PROBLEM TO WORK ON
Would you please copy every line below that includes the string "none"?

AVAILABLE RECORDS
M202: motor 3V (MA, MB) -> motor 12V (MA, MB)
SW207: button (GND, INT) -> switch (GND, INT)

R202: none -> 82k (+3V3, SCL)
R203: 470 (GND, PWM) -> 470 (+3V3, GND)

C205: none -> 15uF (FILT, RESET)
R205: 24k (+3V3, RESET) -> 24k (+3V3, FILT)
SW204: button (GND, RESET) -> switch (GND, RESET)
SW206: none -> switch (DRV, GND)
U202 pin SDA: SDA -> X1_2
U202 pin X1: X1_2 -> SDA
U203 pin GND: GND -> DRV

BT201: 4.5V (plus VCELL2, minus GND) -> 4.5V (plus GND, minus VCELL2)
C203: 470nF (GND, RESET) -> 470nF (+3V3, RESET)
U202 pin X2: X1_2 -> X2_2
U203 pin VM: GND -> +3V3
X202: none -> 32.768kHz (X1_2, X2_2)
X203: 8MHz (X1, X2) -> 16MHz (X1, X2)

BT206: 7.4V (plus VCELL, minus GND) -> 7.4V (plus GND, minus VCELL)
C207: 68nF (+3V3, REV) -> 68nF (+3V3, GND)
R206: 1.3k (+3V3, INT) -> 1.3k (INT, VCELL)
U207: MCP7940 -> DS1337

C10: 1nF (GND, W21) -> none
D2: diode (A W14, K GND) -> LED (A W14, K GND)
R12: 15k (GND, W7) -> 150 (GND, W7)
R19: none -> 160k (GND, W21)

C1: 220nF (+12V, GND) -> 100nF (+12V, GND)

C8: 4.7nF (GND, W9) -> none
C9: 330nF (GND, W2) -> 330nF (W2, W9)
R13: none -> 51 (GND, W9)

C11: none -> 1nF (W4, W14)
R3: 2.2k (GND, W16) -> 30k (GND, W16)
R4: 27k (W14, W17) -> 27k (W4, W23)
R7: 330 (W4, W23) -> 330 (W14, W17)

RESULT FOR THIS TASK
R202: none -> 82k (+3V3, SCL)
C205: none -> 15uF (FILT, RESET)
SW206: none -> switch (DRV, GND)
X202: none -> 32.768kHz (X1_2, X2_2)
C10: 1nF (GND, W21) -> none
R19: none -> 160k (GND, W21)
C8: 4.7nF (GND, W9) -> none
R13: none -> 51 (GND, W9)
C11: none -> 1nF (W4, W14)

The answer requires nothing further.